▸ **Problem to solve**
Take the records below and print them verbatim up to and including the line that carries "(196, 225) = (457, 132): red".
##### Exercise data
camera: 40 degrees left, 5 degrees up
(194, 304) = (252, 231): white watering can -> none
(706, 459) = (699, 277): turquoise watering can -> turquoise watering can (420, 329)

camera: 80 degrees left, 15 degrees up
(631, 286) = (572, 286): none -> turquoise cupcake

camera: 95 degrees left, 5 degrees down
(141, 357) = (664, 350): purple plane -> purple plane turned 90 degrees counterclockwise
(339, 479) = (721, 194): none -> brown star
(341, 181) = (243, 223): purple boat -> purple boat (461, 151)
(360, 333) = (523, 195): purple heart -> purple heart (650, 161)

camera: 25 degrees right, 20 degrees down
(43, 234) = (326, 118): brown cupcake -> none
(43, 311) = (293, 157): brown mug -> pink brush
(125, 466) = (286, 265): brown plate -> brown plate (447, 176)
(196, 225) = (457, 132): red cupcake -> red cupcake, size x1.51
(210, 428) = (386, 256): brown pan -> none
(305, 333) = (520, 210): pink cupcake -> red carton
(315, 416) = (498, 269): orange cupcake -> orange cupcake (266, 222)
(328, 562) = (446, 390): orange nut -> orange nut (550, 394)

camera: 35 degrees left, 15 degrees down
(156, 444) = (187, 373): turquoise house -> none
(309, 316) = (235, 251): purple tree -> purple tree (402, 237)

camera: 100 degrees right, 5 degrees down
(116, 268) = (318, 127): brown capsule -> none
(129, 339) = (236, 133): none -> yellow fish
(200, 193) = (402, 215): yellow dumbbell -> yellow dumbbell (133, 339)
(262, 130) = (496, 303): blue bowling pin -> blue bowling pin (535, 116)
##########
▸ **Solution to the exercise**
camera: 40 degrees left, 5 degrees up
(194, 304) = (252, 231): white watering can -> none
(706, 459) = (699, 277): turquoise watering can -> turquoise watering can (420, 329)

camera: 80 degrees left, 15 degrees up
(631, 286) = (572, 286): none -> turquoise cupcake

camera: 95 degrees left, 5 degrees down
(141, 357) = (664, 350): purple plane -> purple plane turned 90 degrees counterclockwise
(339, 479) = (721, 194): none -> brown star
(341, 181) = (243, 223): purple boat -> purple boat (461, 151)
(360, 333) = (523, 195): purple heart -> purple heart (650, 161)

camera: 25 degrees right, 20 degrees down
(43, 234) = (326, 118): brown cupcake -> none
(43, 311) = (293, 157): brown mug -> pink brush
(125, 466) = (286, 265): brown plate -> brown plate (447, 176)
(196, 225) = (457, 132): red cupcake -> red cupcake, size x1.51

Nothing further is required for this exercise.